• HOW TO COMPLETE THIS TASK: The line containing "camera: 165 degrees right, 0 degrees up" and each line after it, through the final line of the data, are to be retyped exactly, with pictures left out.
** Opening SOURCE DATA block **
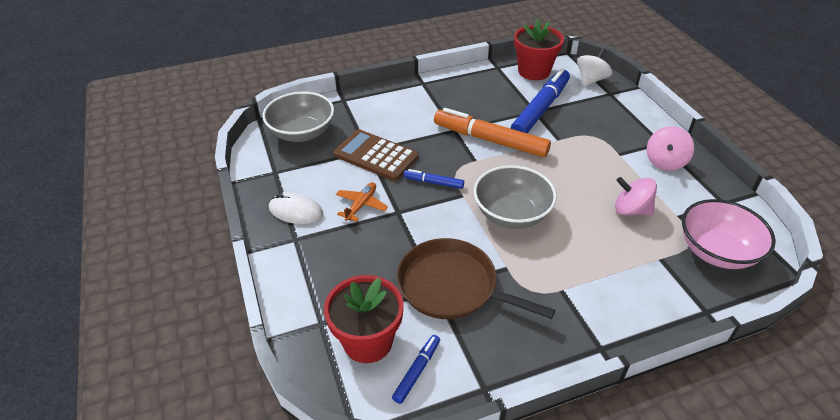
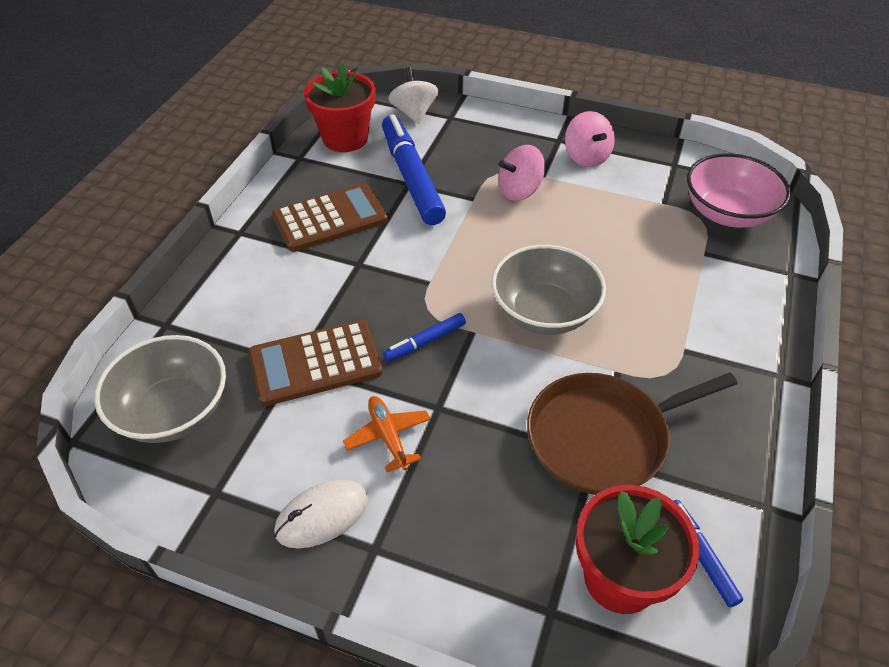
camera: 50 degrees left, 5 degrees up
orange marker [434,108,551,157] -> none
pink spinning top [615,177,657,215] -> pink spinning top moved to [498,145,545,201]
none -> brown calculator [272,183,388,252]

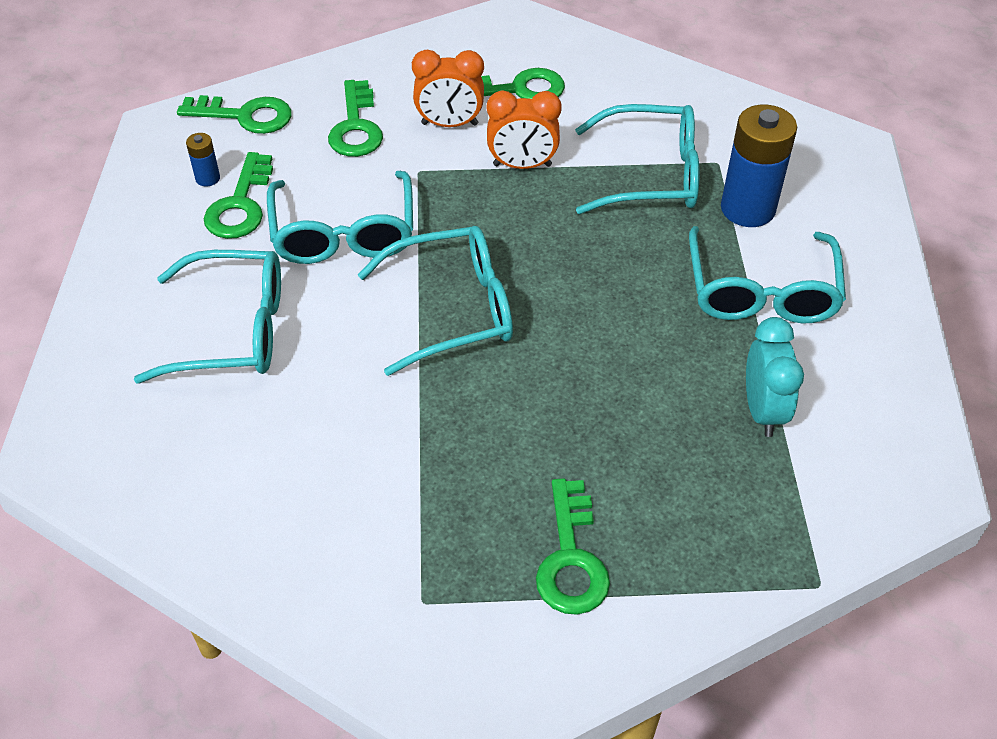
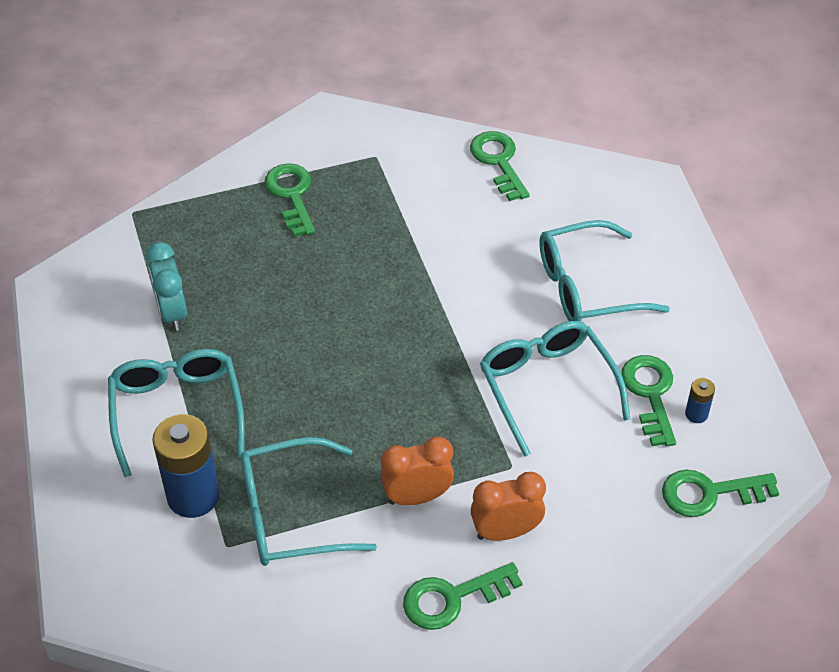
camera: 165 degrees right, 0 degrees up
green key [328,80,383,157] -> green key moved to [470,131,530,201]
turquoise glasses [357,226,513,376] -> none

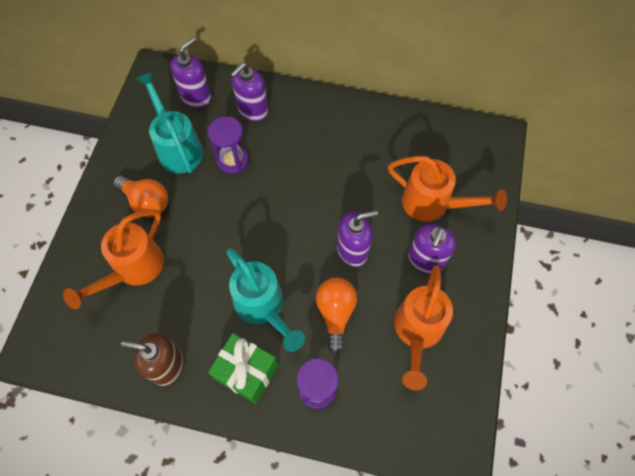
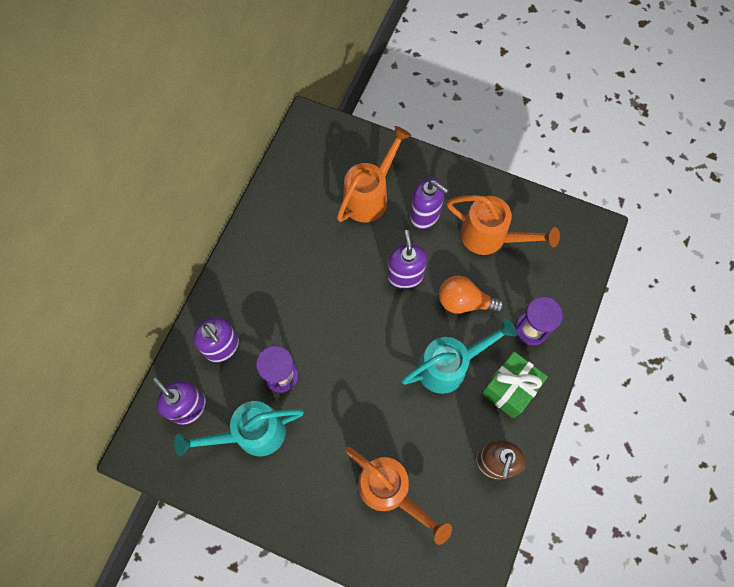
camera: 80 degrees left, 5 degrees up
orange light bulb [113,175,168,217] -> none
** Closing SOURCE DATA block **
• WRITTEN RESPONSE:
camera: 165 degrees right, 0 degrees up
green key [328,80,383,157] -> green key moved to [470,131,530,201]
turquoise glasses [357,226,513,376] -> none

camera: 80 degrees left, 5 degrees up
orange light bulb [113,175,168,217] -> none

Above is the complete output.